▶ GIVEN RECORDS:

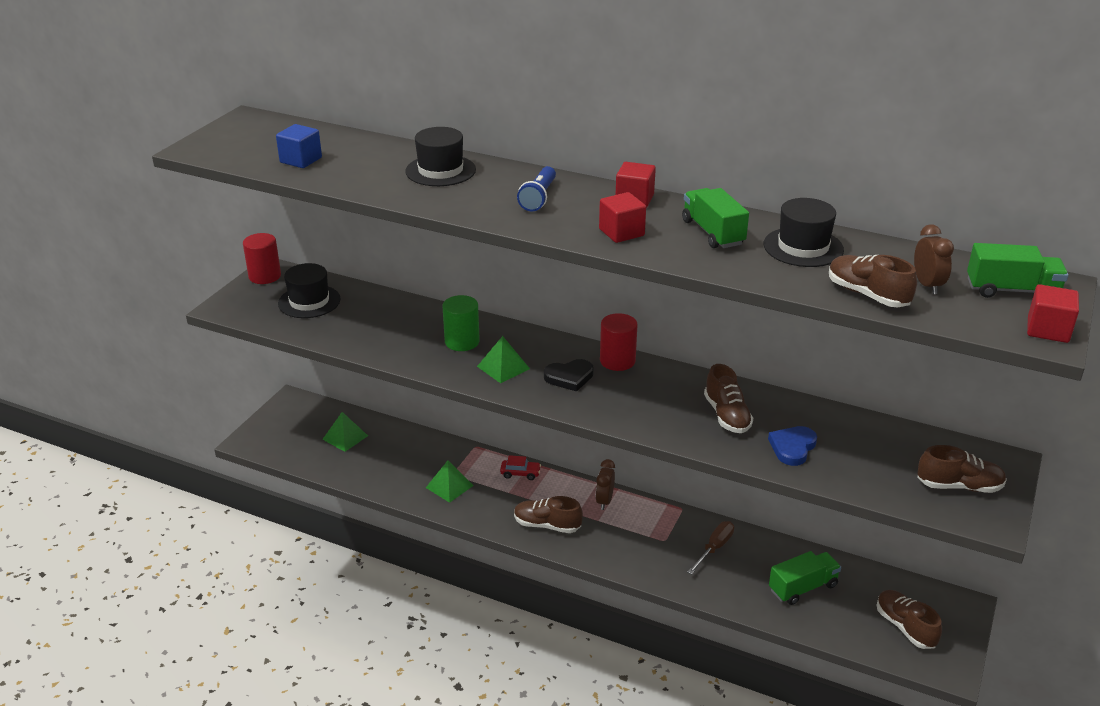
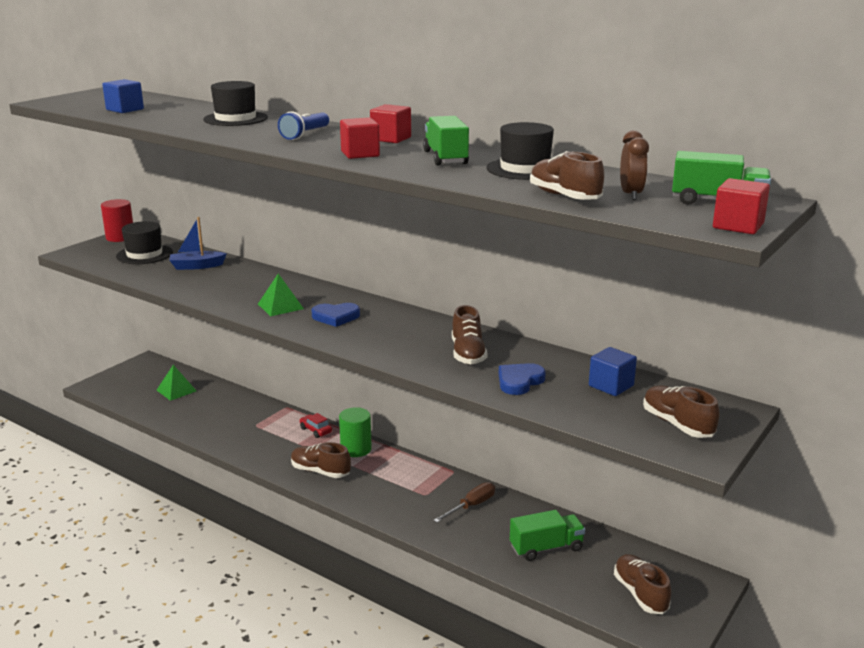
camera: 10 degrees right, 10 degrees down
green pyramid [426,461,474,503] -> none
green cylinder [443,295,480,351] -> green cylinder moved to [339,407,372,457]
red car [500,455,541,480] -> red car turned 150 degrees counterclockwise [299,413,332,438]
black heart [544,359,594,392] -> blue heart [311,303,360,327]
brown clock [596,459,615,510] -> none
red cylinder [600,313,637,371] -> none
brown shoe [917,445,1007,493] -> brown shoe turned 135 degrees counterclockwise [643,385,719,438]
none -> blue boat [169,217,227,270]
none -> blue cube [589,347,637,396]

▶ PROMPT: With the pictures dropped, write out all of the entries word for word.

▶ TASK SOLUTION:
camera: 10 degrees right, 10 degrees down
green pyramid [426,461,474,503] -> none
green cylinder [443,295,480,351] -> green cylinder moved to [339,407,372,457]
red car [500,455,541,480] -> red car turned 150 degrees counterclockwise [299,413,332,438]
black heart [544,359,594,392] -> blue heart [311,303,360,327]
brown clock [596,459,615,510] -> none
red cylinder [600,313,637,371] -> none
brown shoe [917,445,1007,493] -> brown shoe turned 135 degrees counterclockwise [643,385,719,438]
none -> blue boat [169,217,227,270]
none -> blue cube [589,347,637,396]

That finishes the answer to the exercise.